- [YOUR TASK]:
Restate every record word for word, without the pictures.

- [SUPPLIED DATA]:
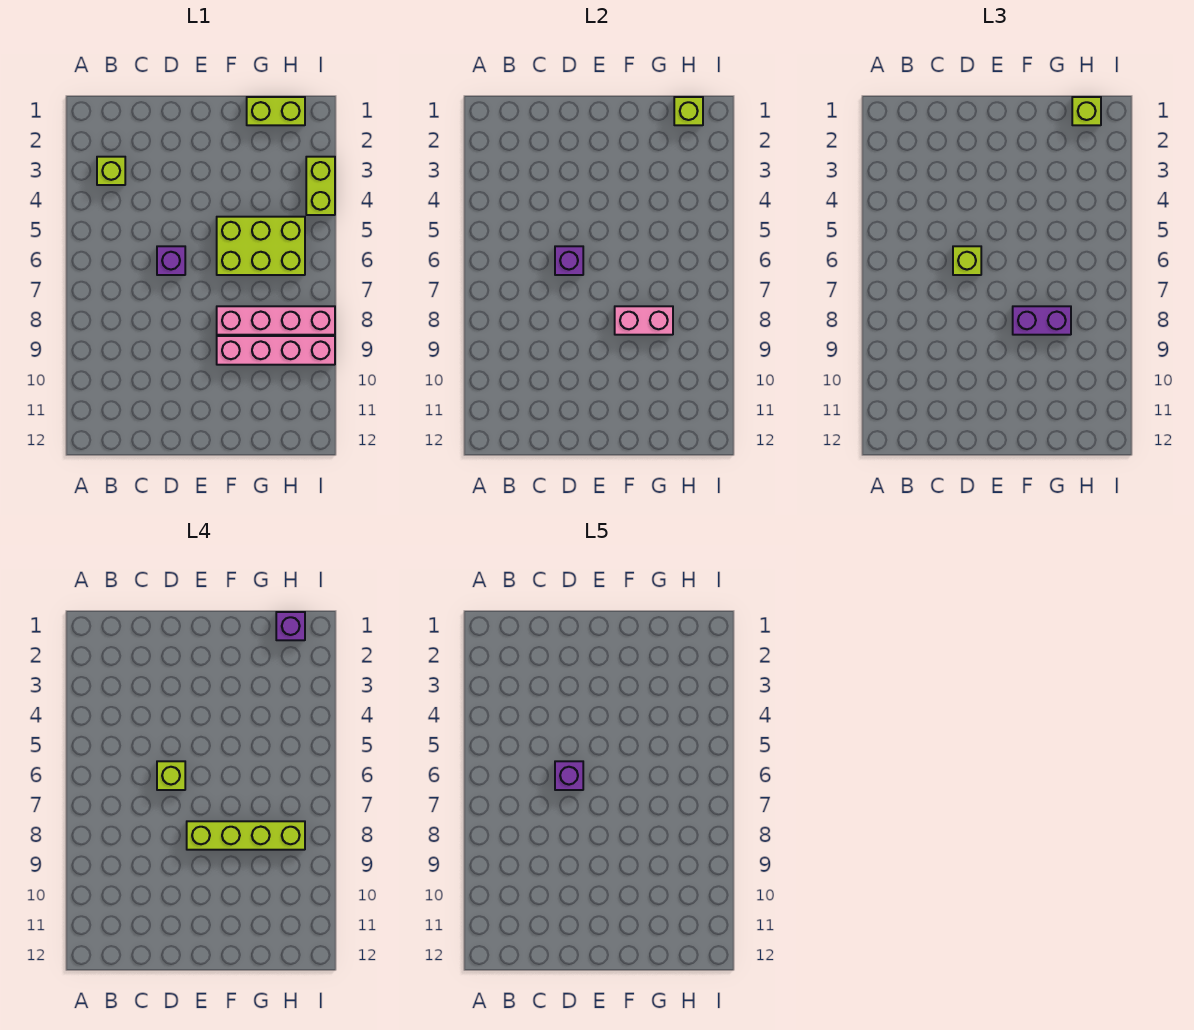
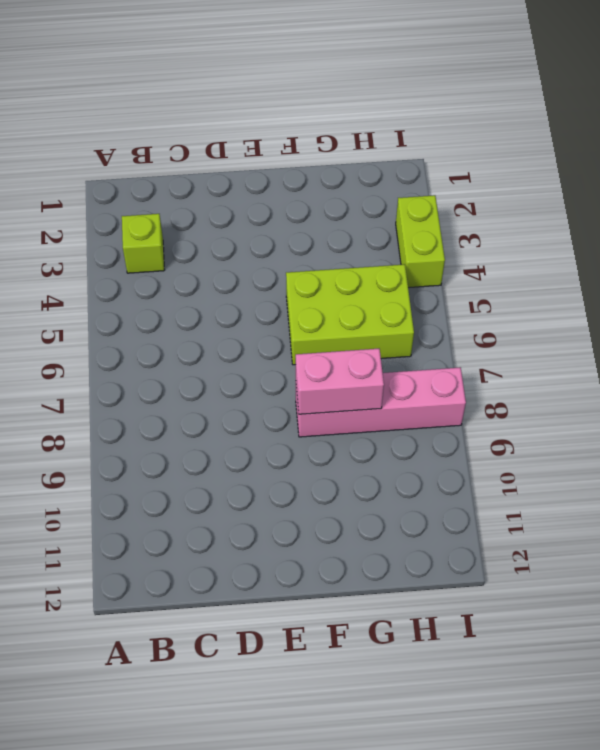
none -> purple brick D6 level 1
none -> pink brick F9:I9 level 1
none -> lime brick G1:H1 level 1

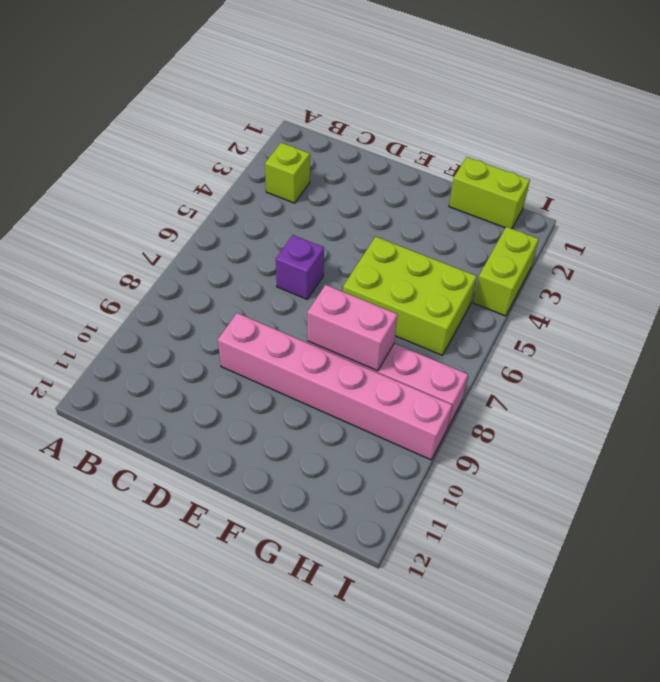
pink brick D9:I9 level 1 -> pink brick F9:I9 level 1
none -> purple brick D6 level 2
none -> lime brick H1 level 2
none -> lime brick D6 level 3

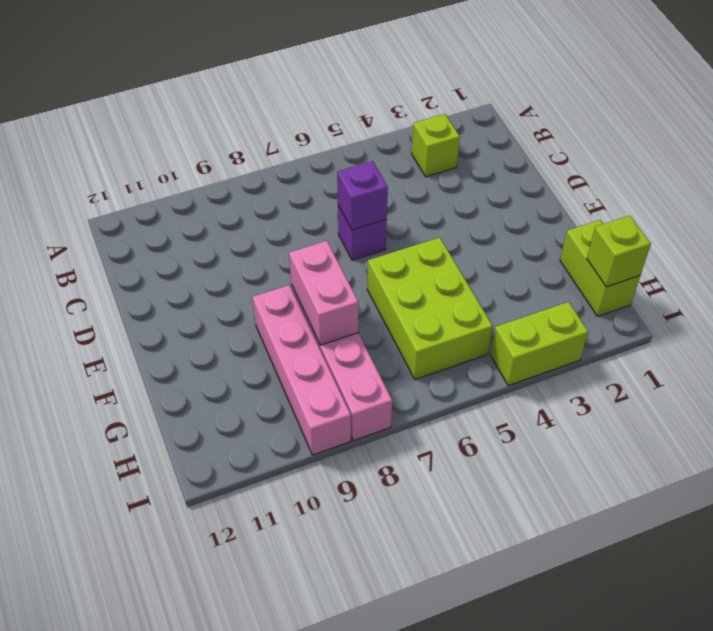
none -> lime brick D6 level 3
none -> purple brick F8:G8 level 3
none -> lime brick H1 level 3

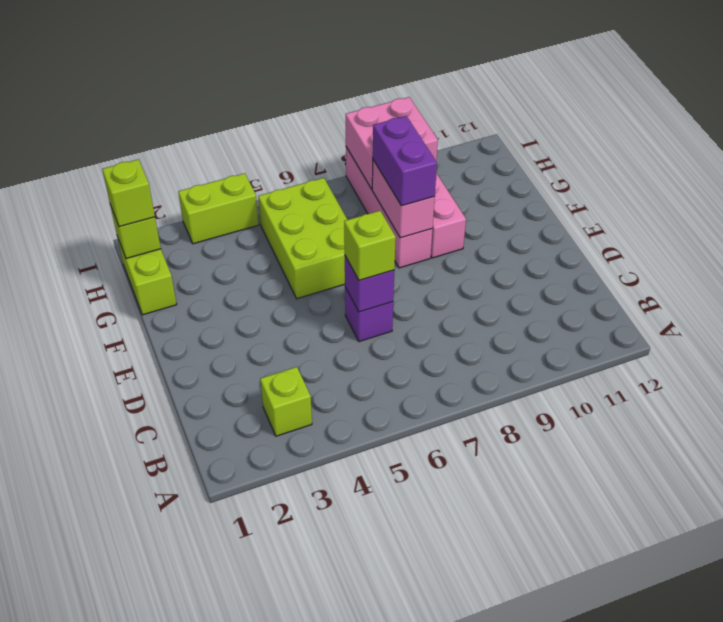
pink brick H8:I9 level 2 -> none
none -> lime brick D6 level 4
none -> lime brick E8:H8 level 4
none -> purple brick H1 level 4

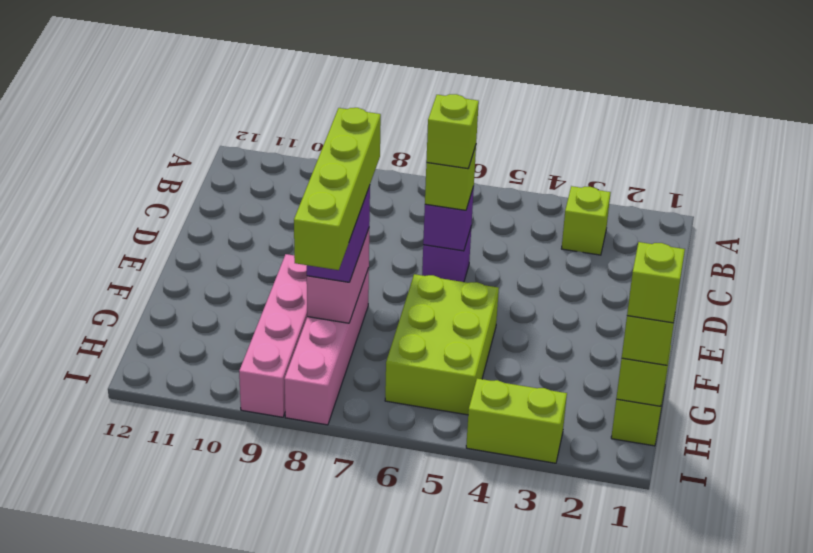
lime brick H1 level 4 -> purple brick H1 level 4
none -> purple brick D6 level 5

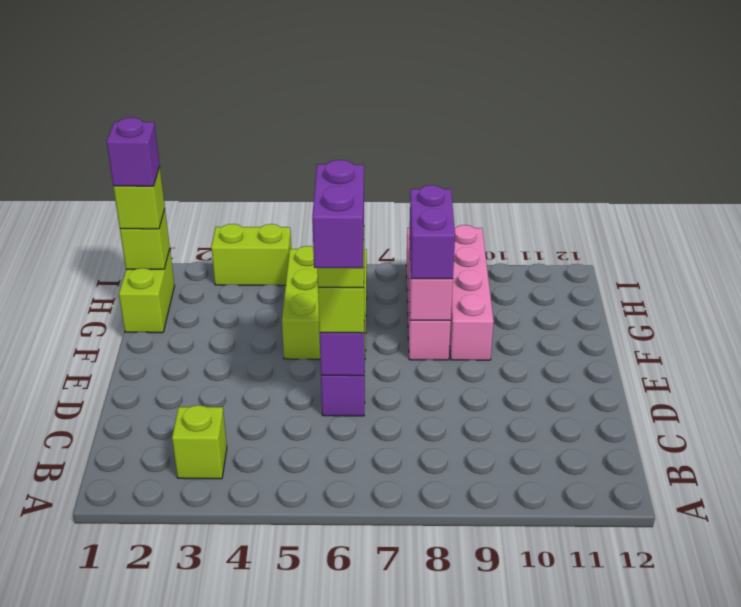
purple brick C6:D6 level 5 -> purple brick D6 level 5
none -> lime brick E8:H8 level 4

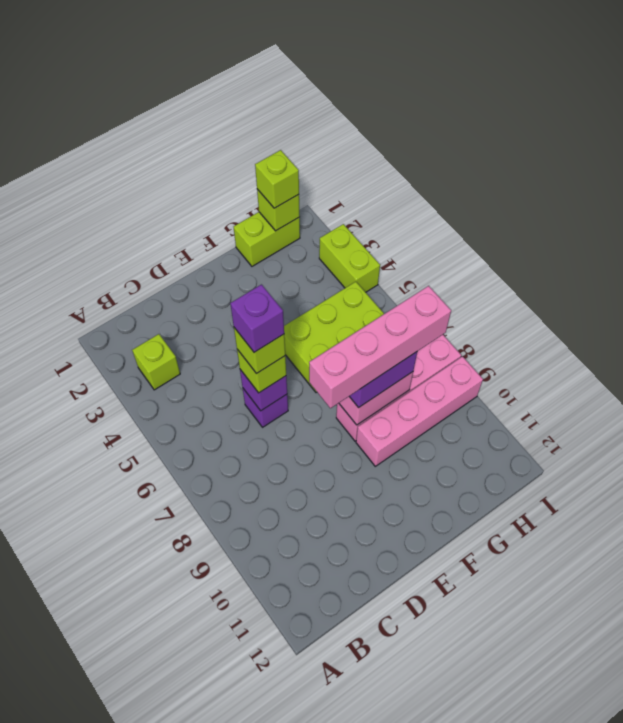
pink brick E8:H8 level 4 -> lime brick E8:H8 level 4
none -> purple brick H1 level 4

- [OUTPUT]:
none -> purple brick D6 level 1
none -> pink brick F9:I9 level 1
none -> lime brick G1:H1 level 1

pink brick D9:I9 level 1 -> pink brick F9:I9 level 1
none -> purple brick D6 level 2
none -> lime brick H1 level 2
none -> lime brick D6 level 3

none -> lime brick D6 level 3
none -> purple brick F8:G8 level 3
none -> lime brick H1 level 3

pink brick H8:I9 level 2 -> none
none -> lime brick D6 level 4
none -> lime brick E8:H8 level 4
none -> purple brick H1 level 4

lime brick H1 level 4 -> purple brick H1 level 4
none -> purple brick D6 level 5

purple brick C6:D6 level 5 -> purple brick D6 level 5
none -> lime brick E8:H8 level 4

pink brick E8:H8 level 4 -> lime brick E8:H8 level 4
none -> purple brick H1 level 4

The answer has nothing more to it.